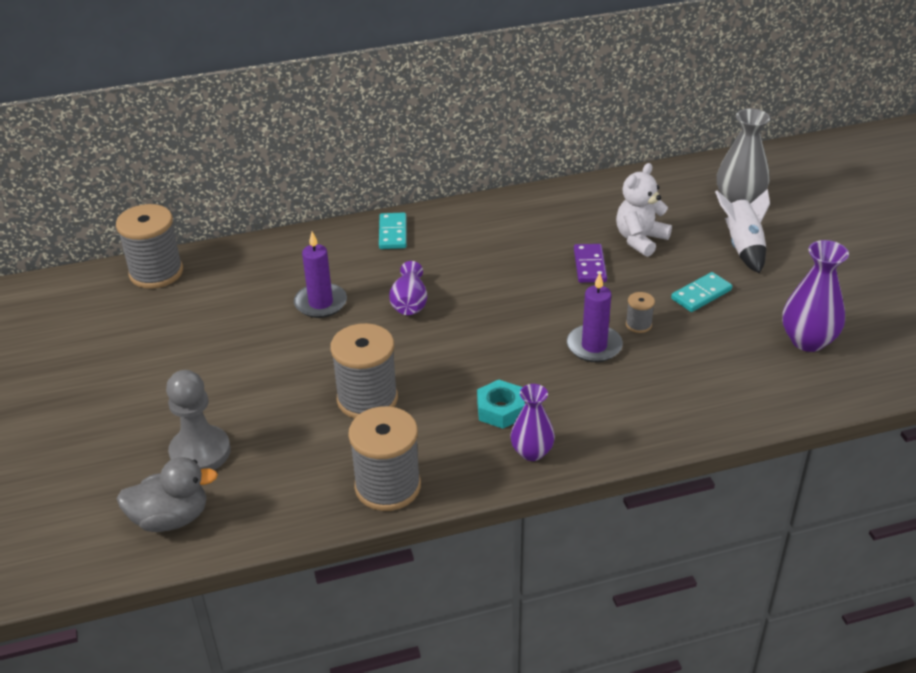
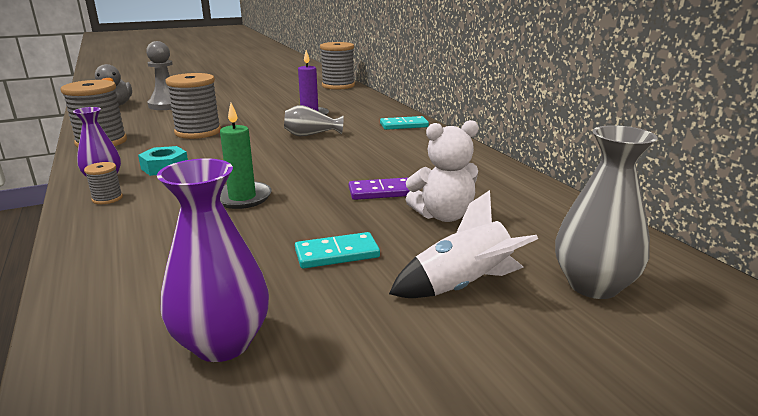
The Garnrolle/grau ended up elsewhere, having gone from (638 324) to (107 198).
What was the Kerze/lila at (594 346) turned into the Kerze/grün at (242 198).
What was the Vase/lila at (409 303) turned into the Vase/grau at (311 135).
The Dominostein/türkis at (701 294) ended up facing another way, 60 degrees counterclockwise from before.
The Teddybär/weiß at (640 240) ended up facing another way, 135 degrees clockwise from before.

## WHAT IS BEING ASKED
Exclude the pictures, and transcribe all of the material exactly.

## EXERCISE OUTPUT
The Garnrolle/grau ended up elsewhere, having gone from (638 324) to (107 198).
What was the Kerze/lila at (594 346) turned into the Kerze/grün at (242 198).
What was the Vase/lila at (409 303) turned into the Vase/grau at (311 135).
The Dominostein/türkis at (701 294) ended up facing another way, 60 degrees counterclockwise from before.
The Teddybär/weiß at (640 240) ended up facing another way, 135 degrees clockwise from before.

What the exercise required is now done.